*WORK TO BE COMPLETED*
Leaving out all pictures, reproduce the entries below exactly, from the first line through the line that contains "R8: none -> 62 (+3V3, GND)".
══ DATA RECORDS
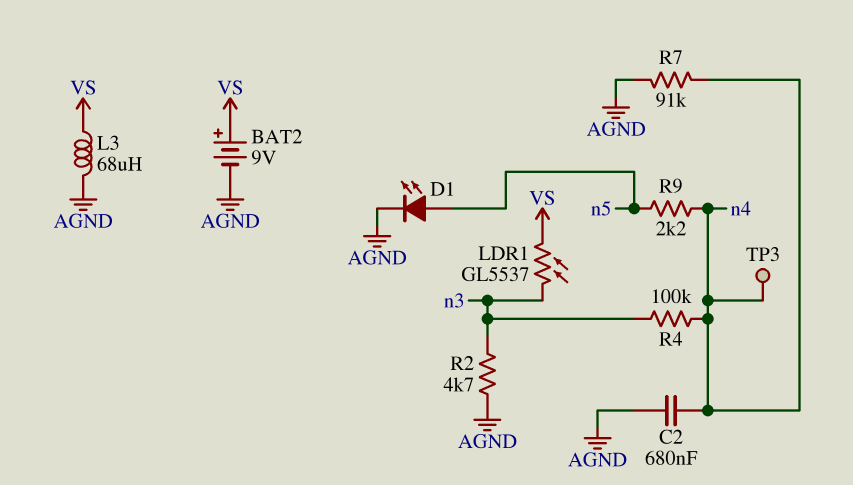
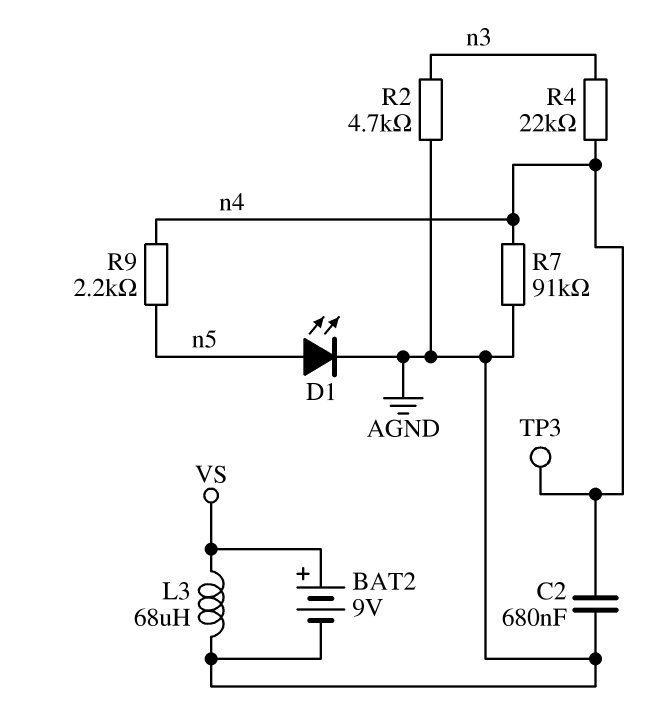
LDR1: GL5537 (VS, n3) -> none
R4: 100k (n3, n4) -> 22k (n3, n4)

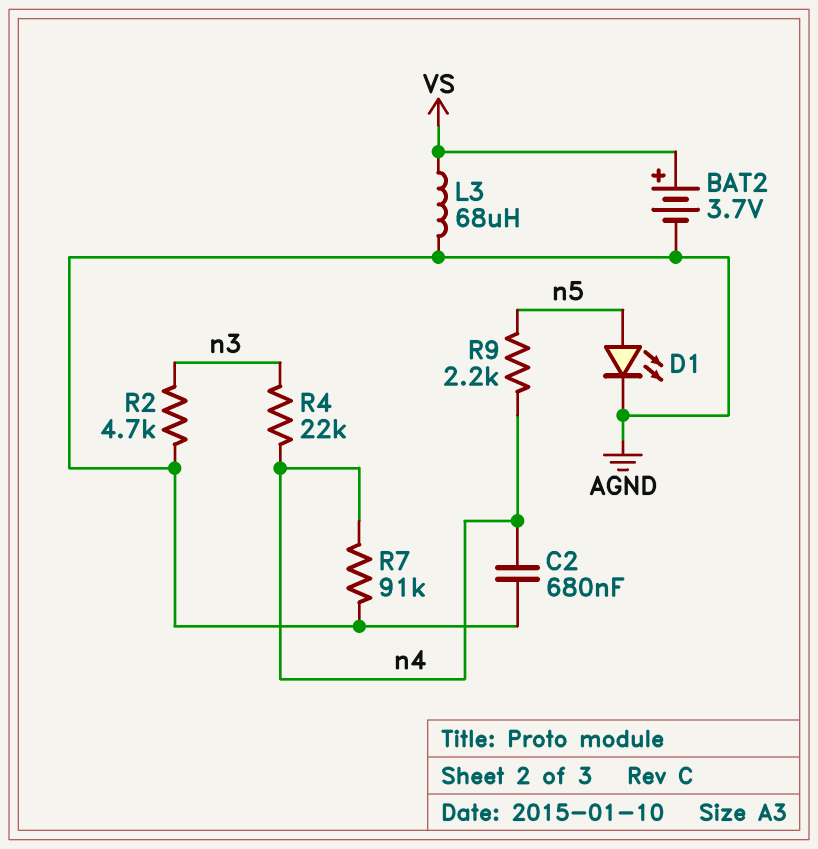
BAT2: 9V (plus VS, minus AGND) -> 3.7V (plus VS, minus AGND)
TP3: test point (n4) -> none

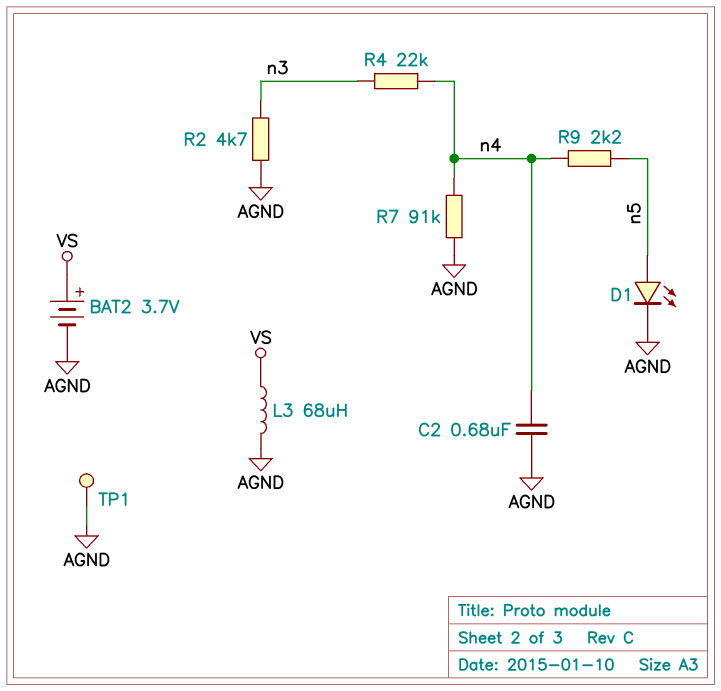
TP1: none -> test point (AGND)

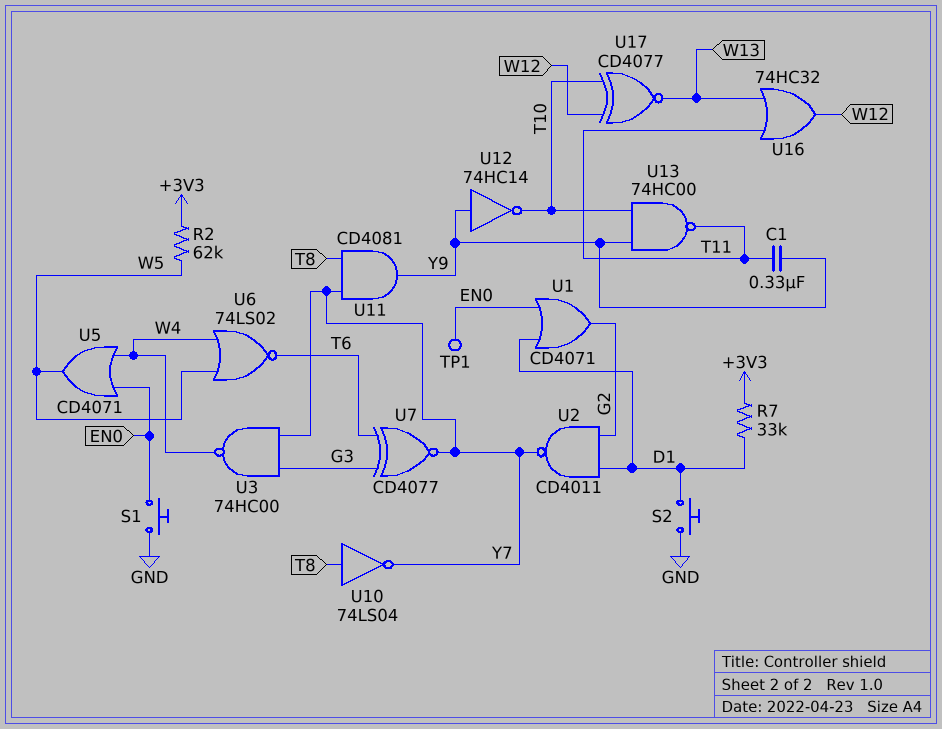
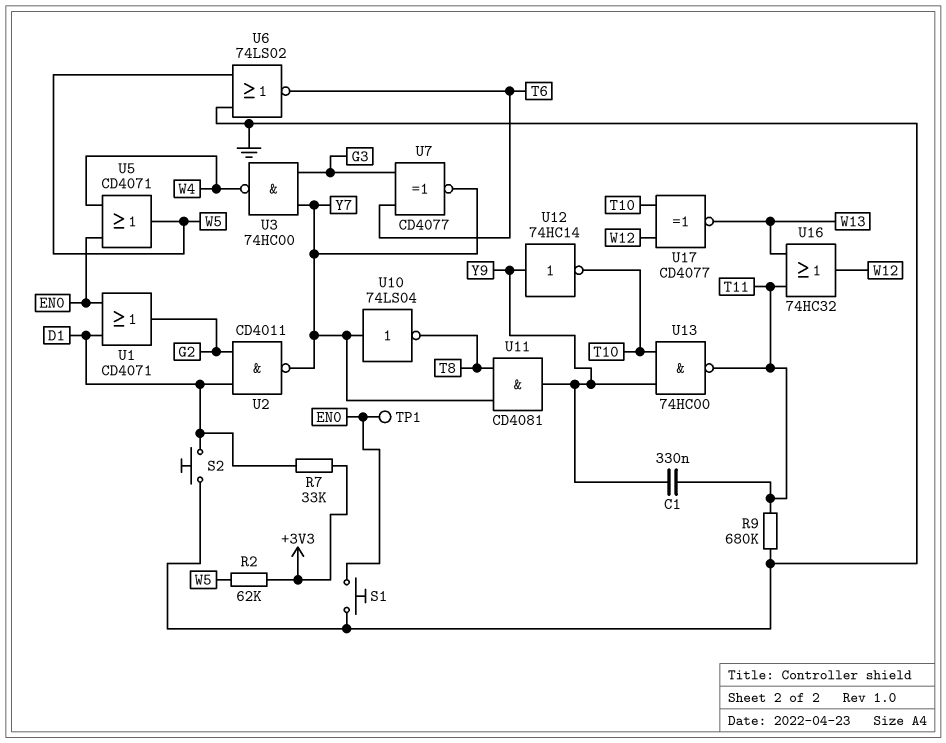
R9: none -> 680k (GND, T11)
U6: NOR 74LS02 (in W4, in W5, out T6) -> NOR 74LS02 (in GND, in W5, out T6)
U10: NOT 74LS04 (in T8, out Y7) -> NOT 74LS04 (in Y7, out T8)

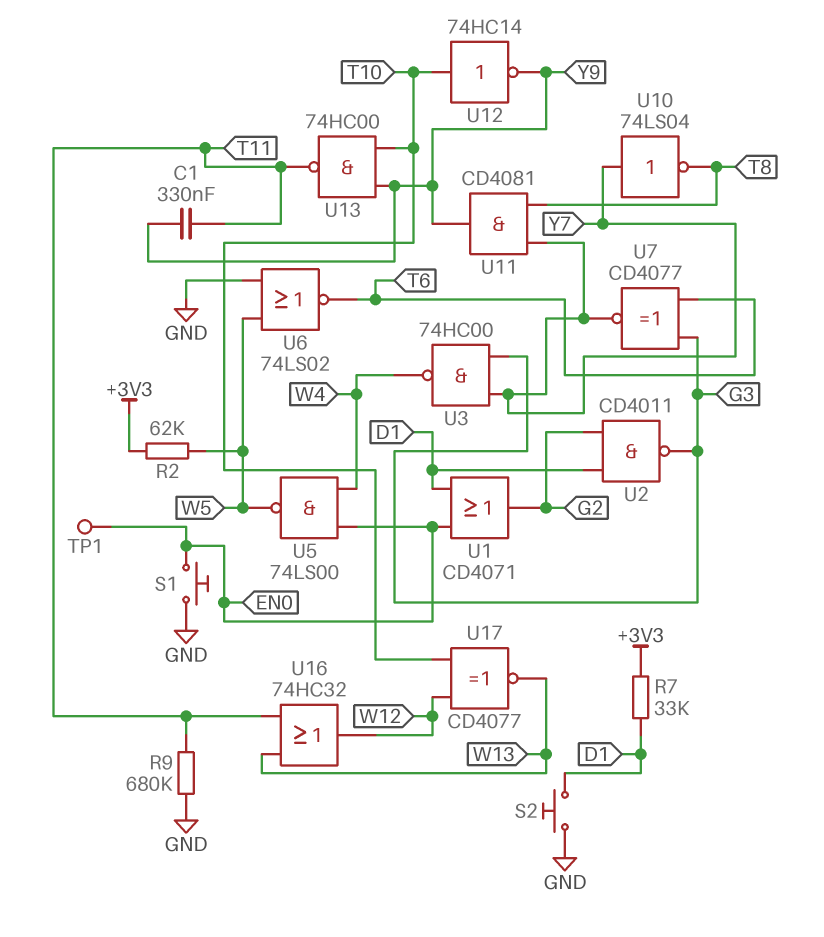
U2: NAND CD4011 (in D1, in G2, out Y7) -> NAND CD4011 (in D1, in G2, out G3)
U5: OR CD4071 (in EN0, in W4, out W5) -> NAND 74LS00 (in EN0, in W4, out W5)
U12: NOT 74HC14 (in Y9, out T10) -> NOT 74HC14 (in T10, out Y9)

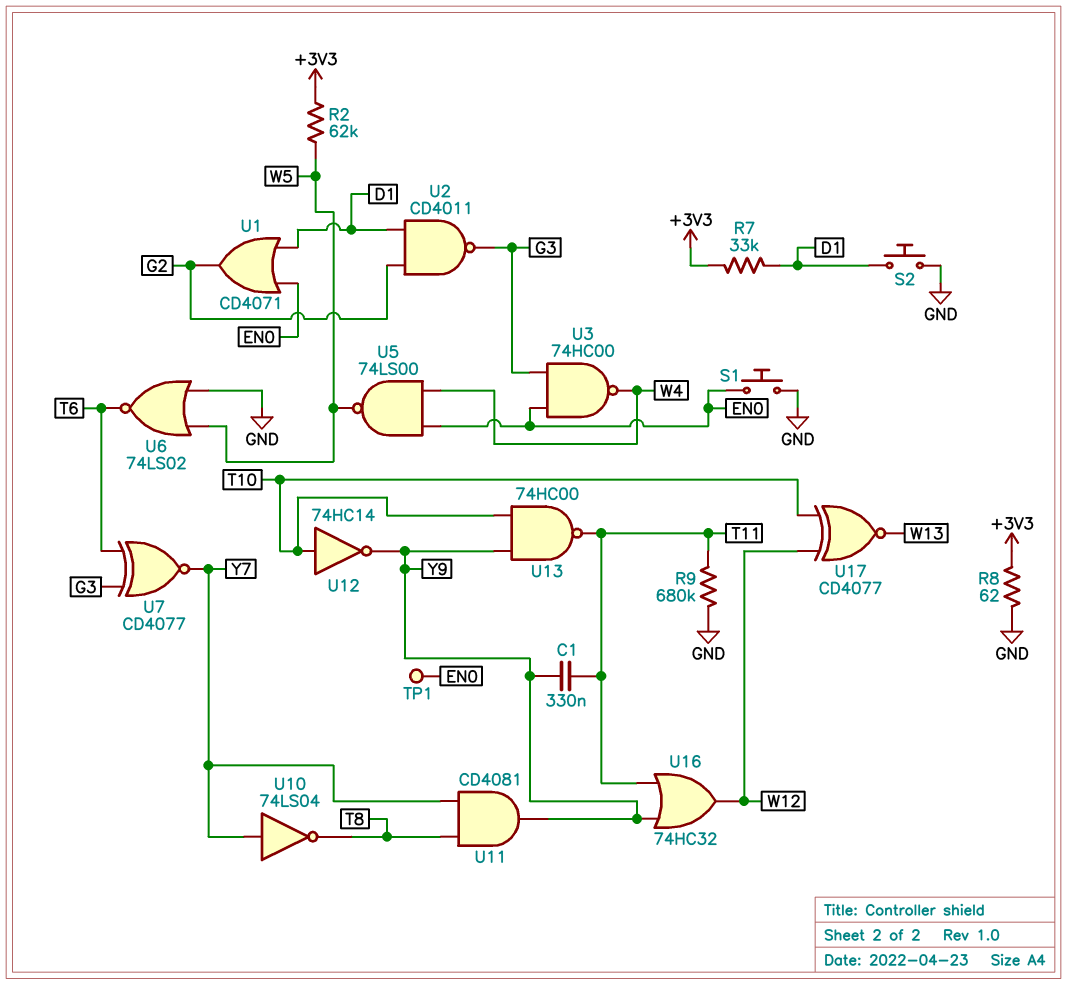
R8: none -> 62 (+3V3, GND)
U3: NAND 74HC00 (in G3, in Y7, out W4) -> NAND 74HC00 (in EN0, in G3, out W4)
U16: OR 74HC32 (in T11, in W13, out W12) -> OR 74HC32 (in T11, in Y9, out W12)

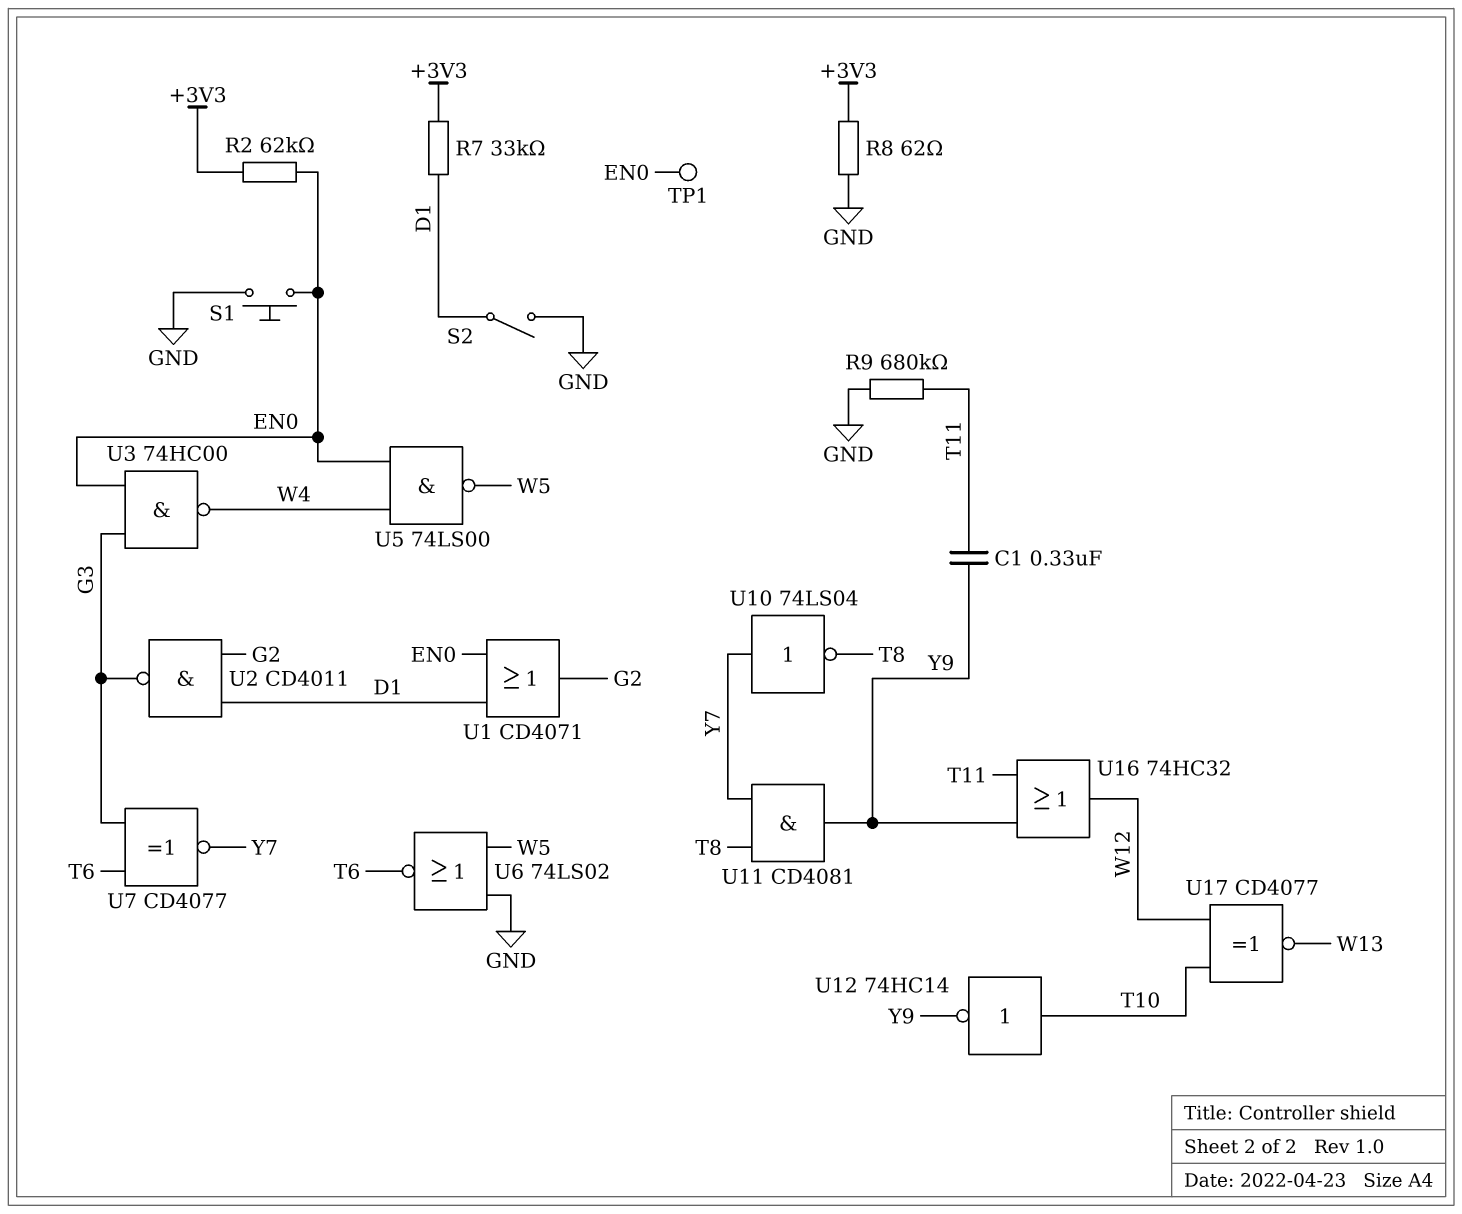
R2: 62k (+3V3, W5) -> 62k (+3V3, EN0)
S2: button (D1, GND) -> switch (D1, GND)
U13: NAND 74HC00 (in T10, in Y9, out T11) -> none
════
*EXERCISE ANSWER*
LDR1: GL5537 (VS, n3) -> none
R4: 100k (n3, n4) -> 22k (n3, n4)

BAT2: 9V (plus VS, minus AGND) -> 3.7V (plus VS, minus AGND)
TP3: test point (n4) -> none

TP1: none -> test point (AGND)

R9: none -> 680k (GND, T11)
U6: NOR 74LS02 (in W4, in W5, out T6) -> NOR 74LS02 (in GND, in W5, out T6)
U10: NOT 74LS04 (in T8, out Y7) -> NOT 74LS04 (in Y7, out T8)

U2: NAND CD4011 (in D1, in G2, out Y7) -> NAND CD4011 (in D1, in G2, out G3)
U5: OR CD4071 (in EN0, in W4, out W5) -> NAND 74LS00 (in EN0, in W4, out W5)
U12: NOT 74HC14 (in Y9, out T10) -> NOT 74HC14 (in T10, out Y9)

R8: none -> 62 (+3V3, GND)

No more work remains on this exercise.